What the task requires:
Your job with the data below is to output exactly the lines from the one holding "none -> white heart [361,505,408,559]" down to the one holding "camera: 155 degrees left, 10 degrees down", both included, and no others.

Spatial reasoning data
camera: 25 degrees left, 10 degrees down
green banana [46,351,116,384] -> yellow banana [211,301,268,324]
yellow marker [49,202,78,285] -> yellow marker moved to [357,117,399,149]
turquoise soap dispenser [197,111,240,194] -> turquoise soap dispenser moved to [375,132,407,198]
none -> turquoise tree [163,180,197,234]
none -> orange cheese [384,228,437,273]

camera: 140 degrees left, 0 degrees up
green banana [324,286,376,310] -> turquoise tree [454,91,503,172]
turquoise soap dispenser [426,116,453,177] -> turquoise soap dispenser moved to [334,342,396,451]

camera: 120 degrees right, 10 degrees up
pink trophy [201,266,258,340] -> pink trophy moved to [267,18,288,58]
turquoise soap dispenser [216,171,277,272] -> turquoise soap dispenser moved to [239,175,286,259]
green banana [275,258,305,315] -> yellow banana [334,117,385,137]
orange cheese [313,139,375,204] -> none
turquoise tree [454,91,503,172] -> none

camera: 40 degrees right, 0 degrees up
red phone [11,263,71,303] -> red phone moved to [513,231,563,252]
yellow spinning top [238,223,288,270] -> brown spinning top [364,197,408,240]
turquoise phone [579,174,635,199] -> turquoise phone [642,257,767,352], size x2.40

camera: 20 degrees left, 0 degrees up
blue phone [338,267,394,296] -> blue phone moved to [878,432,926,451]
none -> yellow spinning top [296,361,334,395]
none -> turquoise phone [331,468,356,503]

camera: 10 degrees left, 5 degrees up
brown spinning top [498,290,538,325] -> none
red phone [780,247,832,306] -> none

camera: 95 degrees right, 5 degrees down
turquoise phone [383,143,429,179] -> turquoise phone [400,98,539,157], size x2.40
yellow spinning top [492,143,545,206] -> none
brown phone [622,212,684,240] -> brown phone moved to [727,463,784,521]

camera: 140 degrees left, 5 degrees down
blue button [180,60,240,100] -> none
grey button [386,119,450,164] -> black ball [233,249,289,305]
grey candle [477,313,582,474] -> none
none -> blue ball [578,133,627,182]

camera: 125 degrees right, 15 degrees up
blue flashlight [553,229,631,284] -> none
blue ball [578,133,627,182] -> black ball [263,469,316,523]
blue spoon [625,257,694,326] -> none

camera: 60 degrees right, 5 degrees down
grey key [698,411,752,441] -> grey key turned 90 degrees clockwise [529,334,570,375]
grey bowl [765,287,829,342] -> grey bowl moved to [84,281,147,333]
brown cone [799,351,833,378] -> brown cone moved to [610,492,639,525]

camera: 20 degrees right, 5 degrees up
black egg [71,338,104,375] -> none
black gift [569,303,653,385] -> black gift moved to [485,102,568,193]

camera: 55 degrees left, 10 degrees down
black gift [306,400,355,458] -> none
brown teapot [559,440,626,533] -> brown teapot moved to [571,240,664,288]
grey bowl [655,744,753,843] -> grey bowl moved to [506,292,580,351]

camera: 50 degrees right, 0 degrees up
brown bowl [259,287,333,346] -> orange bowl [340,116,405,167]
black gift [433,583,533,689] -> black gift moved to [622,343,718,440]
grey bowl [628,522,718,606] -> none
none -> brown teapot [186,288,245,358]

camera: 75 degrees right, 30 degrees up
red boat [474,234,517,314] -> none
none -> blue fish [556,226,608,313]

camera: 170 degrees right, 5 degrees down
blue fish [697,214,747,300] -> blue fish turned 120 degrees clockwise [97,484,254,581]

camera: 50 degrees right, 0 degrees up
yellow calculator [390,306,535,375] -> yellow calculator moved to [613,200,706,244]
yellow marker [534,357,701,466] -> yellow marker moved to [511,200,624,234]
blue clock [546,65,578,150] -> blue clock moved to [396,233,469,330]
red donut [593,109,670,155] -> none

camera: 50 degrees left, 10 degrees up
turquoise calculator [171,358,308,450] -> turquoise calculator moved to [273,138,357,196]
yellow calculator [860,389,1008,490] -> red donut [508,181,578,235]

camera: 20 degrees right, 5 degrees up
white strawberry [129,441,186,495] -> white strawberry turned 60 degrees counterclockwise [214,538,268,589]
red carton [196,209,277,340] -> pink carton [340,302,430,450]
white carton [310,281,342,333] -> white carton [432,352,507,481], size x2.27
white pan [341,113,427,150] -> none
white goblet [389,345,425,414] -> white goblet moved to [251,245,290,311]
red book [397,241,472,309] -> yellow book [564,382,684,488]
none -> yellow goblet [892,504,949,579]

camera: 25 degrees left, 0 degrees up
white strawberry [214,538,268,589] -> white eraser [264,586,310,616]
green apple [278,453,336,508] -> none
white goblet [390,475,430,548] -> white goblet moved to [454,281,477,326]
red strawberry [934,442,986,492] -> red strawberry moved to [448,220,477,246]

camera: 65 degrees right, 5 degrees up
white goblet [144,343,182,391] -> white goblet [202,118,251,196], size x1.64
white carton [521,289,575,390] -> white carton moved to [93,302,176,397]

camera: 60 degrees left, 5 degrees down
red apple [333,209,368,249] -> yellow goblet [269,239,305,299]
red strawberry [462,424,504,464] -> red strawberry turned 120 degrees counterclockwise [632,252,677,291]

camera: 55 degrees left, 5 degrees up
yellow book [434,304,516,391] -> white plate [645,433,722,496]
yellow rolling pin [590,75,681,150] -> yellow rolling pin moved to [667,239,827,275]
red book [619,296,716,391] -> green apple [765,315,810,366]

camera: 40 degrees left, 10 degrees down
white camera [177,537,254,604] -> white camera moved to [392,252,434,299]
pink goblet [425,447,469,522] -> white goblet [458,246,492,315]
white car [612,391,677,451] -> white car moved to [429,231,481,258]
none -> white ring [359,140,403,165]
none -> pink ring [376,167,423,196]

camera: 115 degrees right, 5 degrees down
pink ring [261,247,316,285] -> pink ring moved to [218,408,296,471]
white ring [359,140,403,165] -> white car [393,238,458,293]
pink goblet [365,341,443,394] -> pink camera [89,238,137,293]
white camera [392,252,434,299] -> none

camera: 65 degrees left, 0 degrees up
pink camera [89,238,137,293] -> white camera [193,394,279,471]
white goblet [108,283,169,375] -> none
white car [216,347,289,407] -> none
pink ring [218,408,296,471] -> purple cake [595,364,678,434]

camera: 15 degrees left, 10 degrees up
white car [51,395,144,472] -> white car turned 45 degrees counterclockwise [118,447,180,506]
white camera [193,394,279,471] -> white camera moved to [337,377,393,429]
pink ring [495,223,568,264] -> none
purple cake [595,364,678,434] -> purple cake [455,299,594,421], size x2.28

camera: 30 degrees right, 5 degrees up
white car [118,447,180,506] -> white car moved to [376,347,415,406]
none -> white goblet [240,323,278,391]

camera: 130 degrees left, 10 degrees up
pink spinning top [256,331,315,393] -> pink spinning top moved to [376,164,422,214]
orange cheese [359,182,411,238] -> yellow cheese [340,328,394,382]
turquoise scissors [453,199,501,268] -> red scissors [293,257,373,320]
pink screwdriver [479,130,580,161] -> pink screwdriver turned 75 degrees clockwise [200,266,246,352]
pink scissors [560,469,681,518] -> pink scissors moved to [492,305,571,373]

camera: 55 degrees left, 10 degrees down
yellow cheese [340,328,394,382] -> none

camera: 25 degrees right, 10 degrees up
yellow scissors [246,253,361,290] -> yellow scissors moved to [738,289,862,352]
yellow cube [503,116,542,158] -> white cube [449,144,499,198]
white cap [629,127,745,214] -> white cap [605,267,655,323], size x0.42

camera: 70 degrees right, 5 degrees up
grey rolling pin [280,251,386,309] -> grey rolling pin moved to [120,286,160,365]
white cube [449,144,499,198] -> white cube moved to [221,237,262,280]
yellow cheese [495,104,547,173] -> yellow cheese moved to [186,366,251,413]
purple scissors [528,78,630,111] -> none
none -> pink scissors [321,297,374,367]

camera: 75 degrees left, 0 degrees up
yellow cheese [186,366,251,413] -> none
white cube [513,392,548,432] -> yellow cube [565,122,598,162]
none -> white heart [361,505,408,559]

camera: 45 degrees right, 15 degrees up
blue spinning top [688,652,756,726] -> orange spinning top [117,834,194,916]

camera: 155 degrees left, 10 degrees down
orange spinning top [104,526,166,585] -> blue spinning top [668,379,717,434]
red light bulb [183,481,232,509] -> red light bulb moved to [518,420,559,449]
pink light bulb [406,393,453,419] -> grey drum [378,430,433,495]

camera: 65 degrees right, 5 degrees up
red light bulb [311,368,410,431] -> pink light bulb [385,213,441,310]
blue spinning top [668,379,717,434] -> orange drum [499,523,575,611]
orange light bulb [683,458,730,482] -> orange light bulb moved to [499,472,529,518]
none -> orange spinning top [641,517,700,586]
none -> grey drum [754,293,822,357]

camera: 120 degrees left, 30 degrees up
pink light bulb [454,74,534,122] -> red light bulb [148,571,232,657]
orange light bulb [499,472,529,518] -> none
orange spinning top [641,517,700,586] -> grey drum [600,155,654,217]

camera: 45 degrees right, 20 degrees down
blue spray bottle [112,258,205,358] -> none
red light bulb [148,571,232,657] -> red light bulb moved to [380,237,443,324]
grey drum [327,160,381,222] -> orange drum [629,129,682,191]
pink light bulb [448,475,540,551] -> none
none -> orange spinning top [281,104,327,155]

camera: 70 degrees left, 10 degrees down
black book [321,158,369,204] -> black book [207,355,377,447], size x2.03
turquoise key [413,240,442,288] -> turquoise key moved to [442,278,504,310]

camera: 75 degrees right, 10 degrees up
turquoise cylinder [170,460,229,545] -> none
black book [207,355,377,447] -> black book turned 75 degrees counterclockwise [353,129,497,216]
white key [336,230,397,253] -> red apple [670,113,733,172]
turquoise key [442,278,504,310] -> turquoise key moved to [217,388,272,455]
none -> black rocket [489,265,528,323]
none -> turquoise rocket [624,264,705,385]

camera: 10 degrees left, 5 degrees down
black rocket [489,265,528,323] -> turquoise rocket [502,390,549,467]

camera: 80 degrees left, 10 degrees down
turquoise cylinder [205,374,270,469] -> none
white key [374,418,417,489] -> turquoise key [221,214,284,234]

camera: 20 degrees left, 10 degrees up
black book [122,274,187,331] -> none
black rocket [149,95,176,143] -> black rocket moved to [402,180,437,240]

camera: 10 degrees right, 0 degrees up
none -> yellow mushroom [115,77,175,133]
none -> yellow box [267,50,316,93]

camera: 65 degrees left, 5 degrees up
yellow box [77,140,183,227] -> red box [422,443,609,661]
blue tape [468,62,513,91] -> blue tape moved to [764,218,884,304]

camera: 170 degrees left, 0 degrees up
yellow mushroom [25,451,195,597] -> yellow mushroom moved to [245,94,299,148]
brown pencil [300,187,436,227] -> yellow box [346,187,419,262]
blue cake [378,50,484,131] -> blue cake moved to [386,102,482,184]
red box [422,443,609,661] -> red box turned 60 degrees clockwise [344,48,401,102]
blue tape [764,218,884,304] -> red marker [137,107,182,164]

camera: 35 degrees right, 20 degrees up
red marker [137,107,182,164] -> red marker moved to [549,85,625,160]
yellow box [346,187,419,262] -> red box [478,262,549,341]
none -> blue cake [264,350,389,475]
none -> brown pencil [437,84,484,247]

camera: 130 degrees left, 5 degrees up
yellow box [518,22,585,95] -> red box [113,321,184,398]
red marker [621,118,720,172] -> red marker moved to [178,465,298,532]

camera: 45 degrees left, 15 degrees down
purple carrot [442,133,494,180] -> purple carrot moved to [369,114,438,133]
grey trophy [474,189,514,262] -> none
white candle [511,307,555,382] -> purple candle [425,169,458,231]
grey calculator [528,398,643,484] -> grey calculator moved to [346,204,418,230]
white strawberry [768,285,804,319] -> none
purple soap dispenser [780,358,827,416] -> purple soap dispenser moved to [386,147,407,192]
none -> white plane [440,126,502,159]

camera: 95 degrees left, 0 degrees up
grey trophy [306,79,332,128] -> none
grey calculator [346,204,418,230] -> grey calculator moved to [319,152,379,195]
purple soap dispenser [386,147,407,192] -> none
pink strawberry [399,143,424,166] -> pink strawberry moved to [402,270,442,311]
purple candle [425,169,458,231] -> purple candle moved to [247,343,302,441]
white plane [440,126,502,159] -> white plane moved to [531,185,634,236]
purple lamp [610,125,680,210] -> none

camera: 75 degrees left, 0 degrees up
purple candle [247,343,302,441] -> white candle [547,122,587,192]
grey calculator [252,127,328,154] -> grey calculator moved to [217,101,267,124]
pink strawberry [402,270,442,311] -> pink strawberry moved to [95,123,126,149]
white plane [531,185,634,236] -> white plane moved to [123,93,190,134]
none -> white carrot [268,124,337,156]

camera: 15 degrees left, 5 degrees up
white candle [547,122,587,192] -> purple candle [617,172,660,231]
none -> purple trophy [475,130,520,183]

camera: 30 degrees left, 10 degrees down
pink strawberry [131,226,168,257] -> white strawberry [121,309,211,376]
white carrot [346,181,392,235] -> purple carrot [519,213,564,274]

Solution below:
none -> white heart [361,505,408,559]

camera: 45 degrees right, 15 degrees up
blue spinning top [688,652,756,726] -> orange spinning top [117,834,194,916]

camera: 155 degrees left, 10 degrees down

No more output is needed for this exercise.